*WHAT YOU WILL DO*. Return exactly the span of lines that opens with the line containing "blue cactus [236,537,328,685]" and closes with the last line of the data, inclusive.

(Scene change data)
=== Begin Enclosure ===
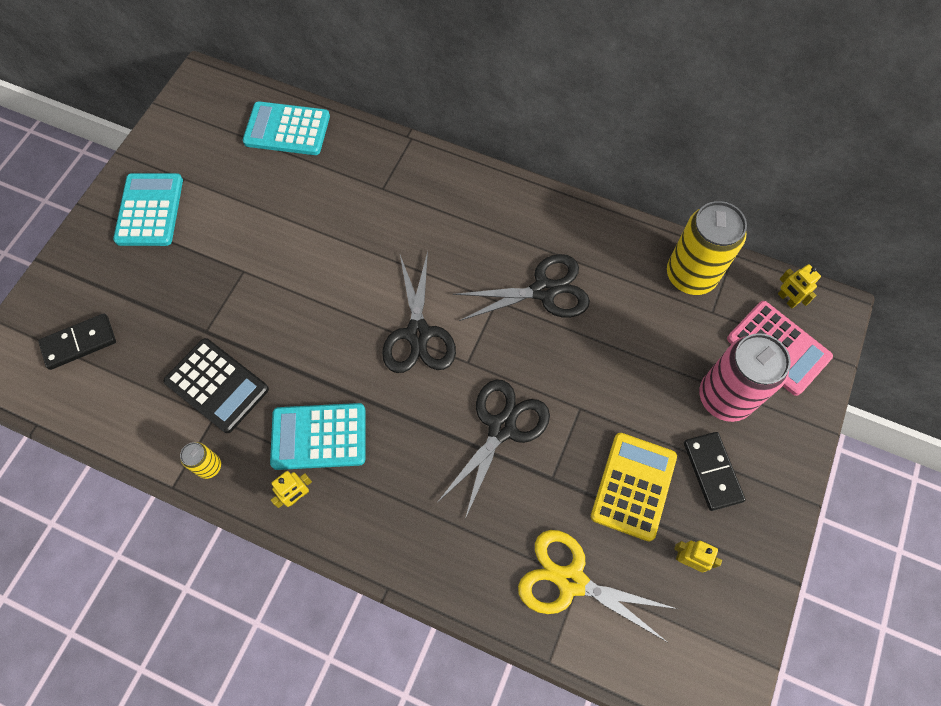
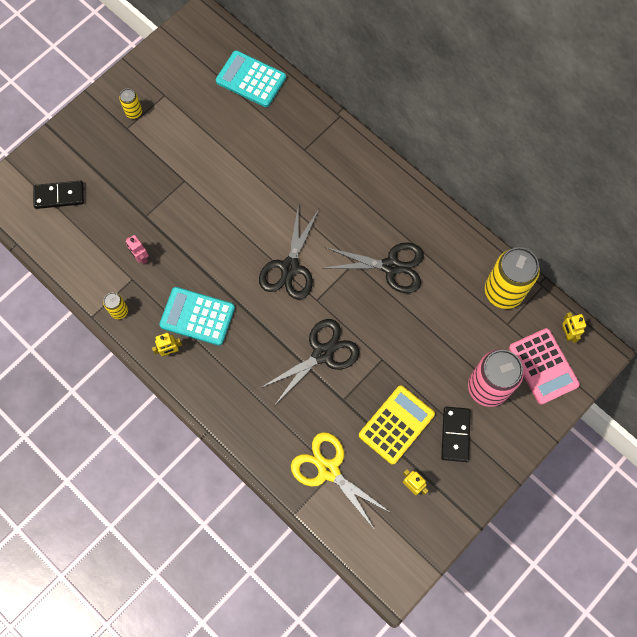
camera: 20 degrees right, 5 degrees up
turquoise calculator [113,173,183,246] -> yellow can [119,89,142,119]
black calculator [163,338,269,433] -> pink robot [126,235,149,265]

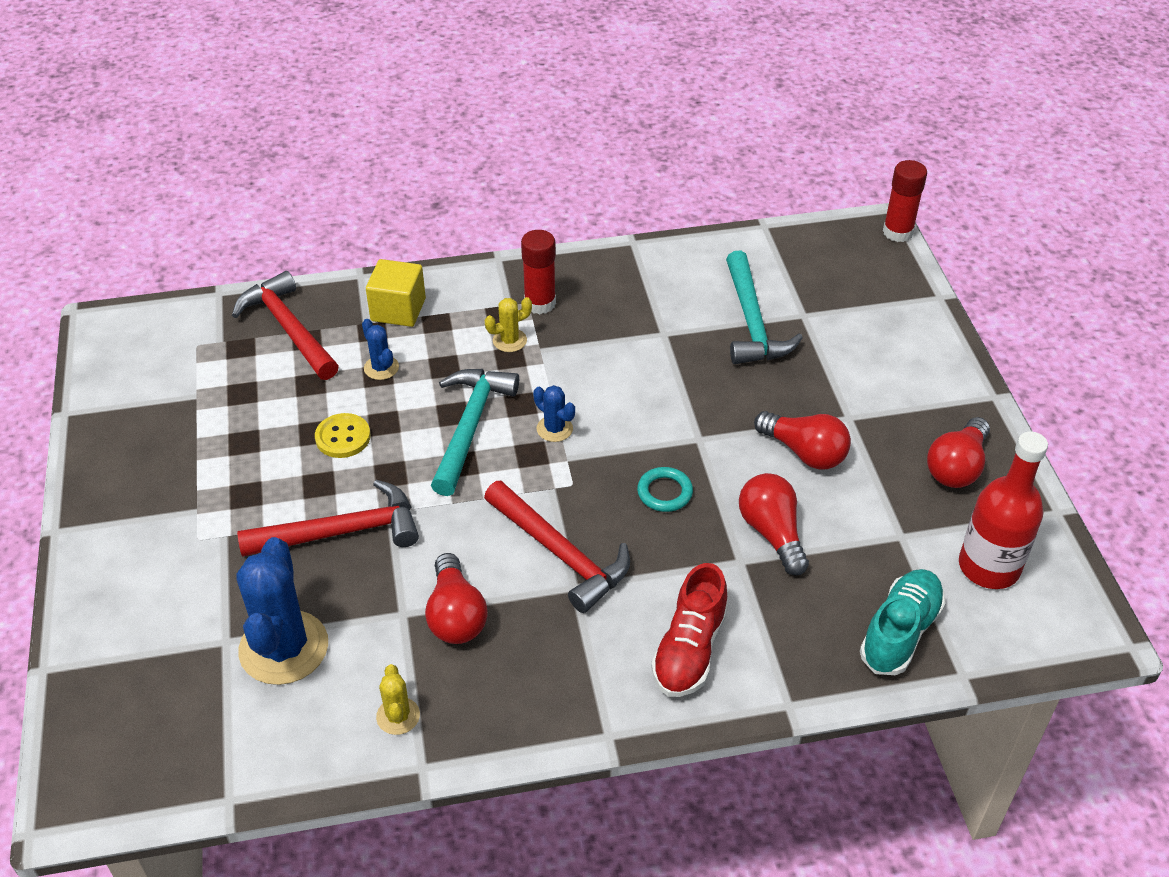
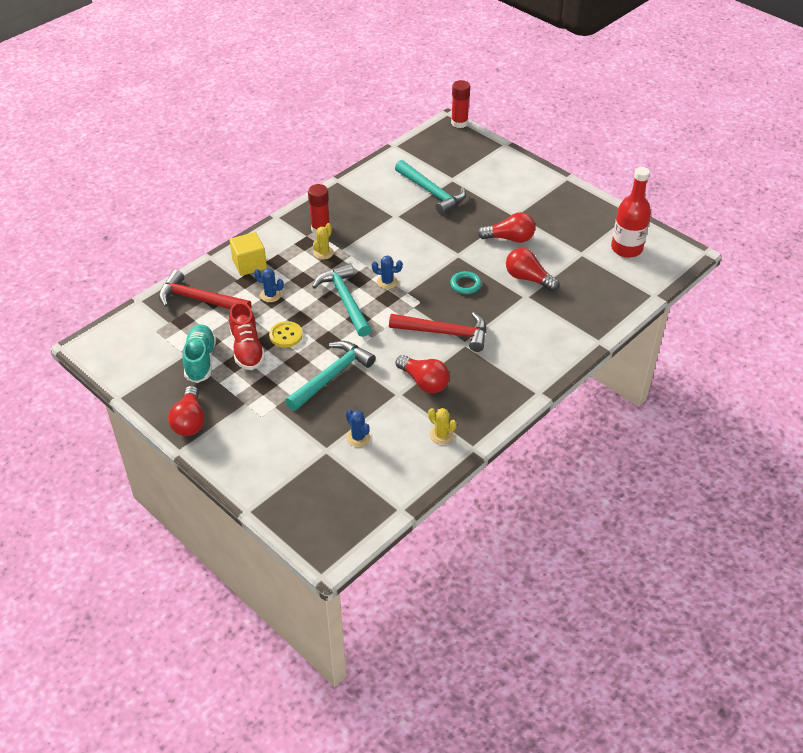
camera: 35 degrees left, 0 degrees up
blue cactus [236,537,328,685] -> blue cactus [346,409,370,447], size x0.47
red hammer [237,480,419,557] -> turquoise hammer [285,341,376,411]
red shoe [651,563,728,697] -> red shoe moved to [229,302,265,370]
turquoise shoe [860,569,946,675] -> turquoise shoe moved to [182,324,216,383]
red light bulb [927,417,990,488] -> red light bulb moved to [168,386,205,436]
=== End Enclosure ===
*EXERCISE RESPONSE*.
blue cactus [236,537,328,685] -> blue cactus [346,409,370,447], size x0.47
red hammer [237,480,419,557] -> turquoise hammer [285,341,376,411]
red shoe [651,563,728,697] -> red shoe moved to [229,302,265,370]
turquoise shoe [860,569,946,675] -> turquoise shoe moved to [182,324,216,383]
red light bulb [927,417,990,488] -> red light bulb moved to [168,386,205,436]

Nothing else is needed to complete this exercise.